→ **What this task involves**
Nothing should appear in the answer except the lines from the one containing "(479, 130) = (122, 275): blue" through the end of the records below, written out exactly.

(Excerpts from a dataset)
----------
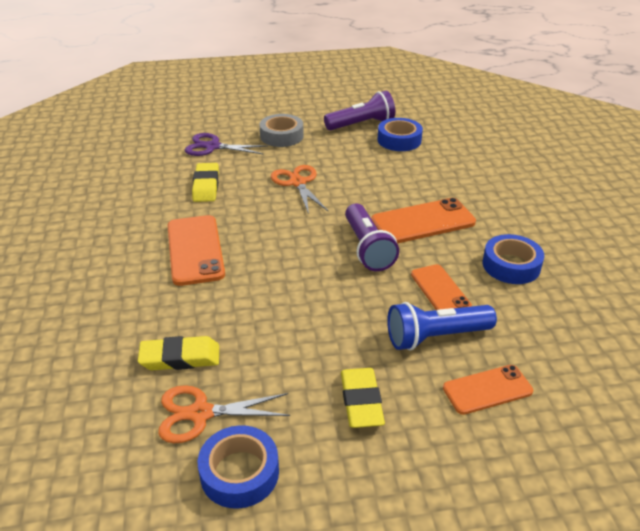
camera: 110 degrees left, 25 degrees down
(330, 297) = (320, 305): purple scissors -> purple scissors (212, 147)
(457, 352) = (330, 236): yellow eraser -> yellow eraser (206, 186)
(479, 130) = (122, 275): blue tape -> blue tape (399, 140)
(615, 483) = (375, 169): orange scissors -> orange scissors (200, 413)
----------
→ **Answer to this problem**
(479, 130) = (122, 275): blue tape -> blue tape (399, 140)
(615, 483) = (375, 169): orange scissors -> orange scissors (200, 413)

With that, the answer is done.